Task description> Give the data again exactly, without images.

Input data>
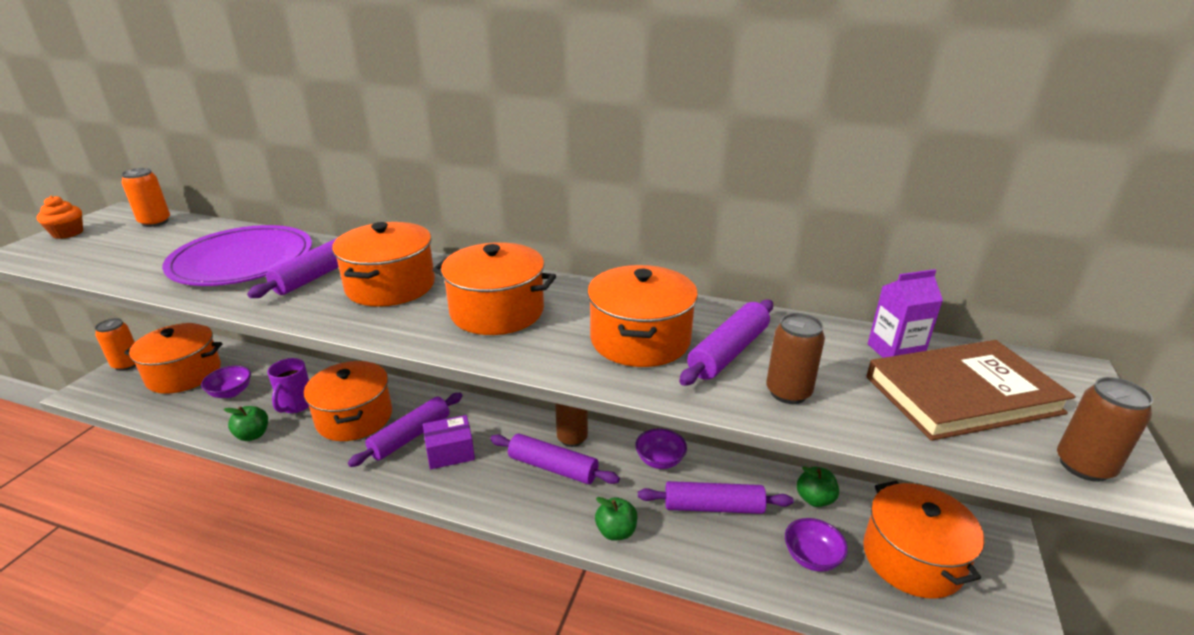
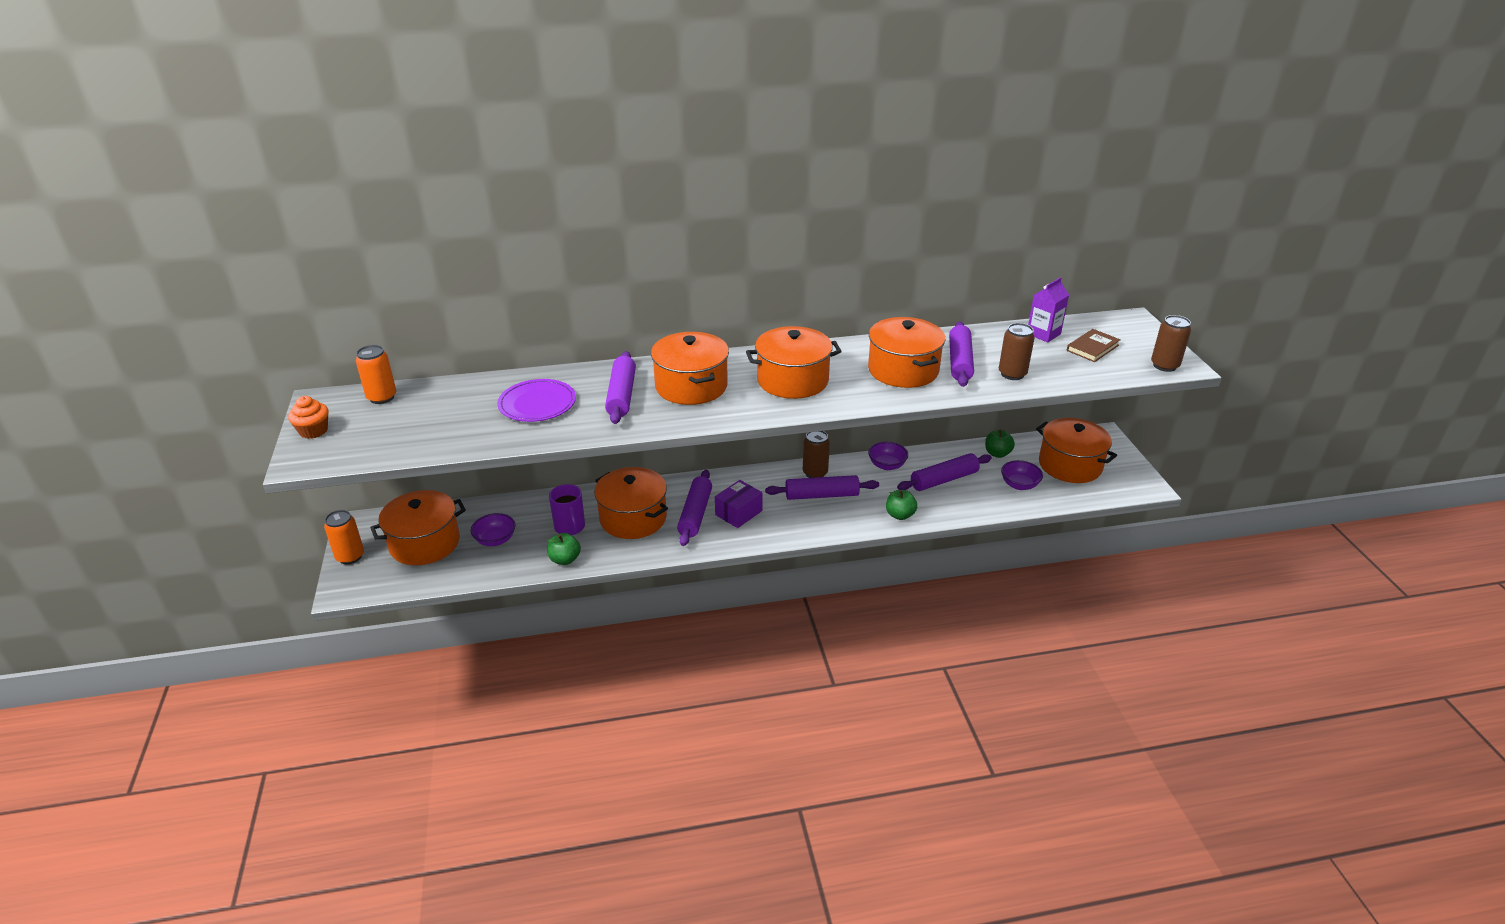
camera: 30 degrees left, 5 degrees up
(242, 261) = (537, 404): purple plate -> purple plate, size x0.63
(962, 394) = (1092, 348): brown book -> brown book, size x0.52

Result of the exercise>
camera: 30 degrees left, 5 degrees up
(242, 261) = (537, 404): purple plate -> purple plate, size x0.63
(962, 394) = (1092, 348): brown book -> brown book, size x0.52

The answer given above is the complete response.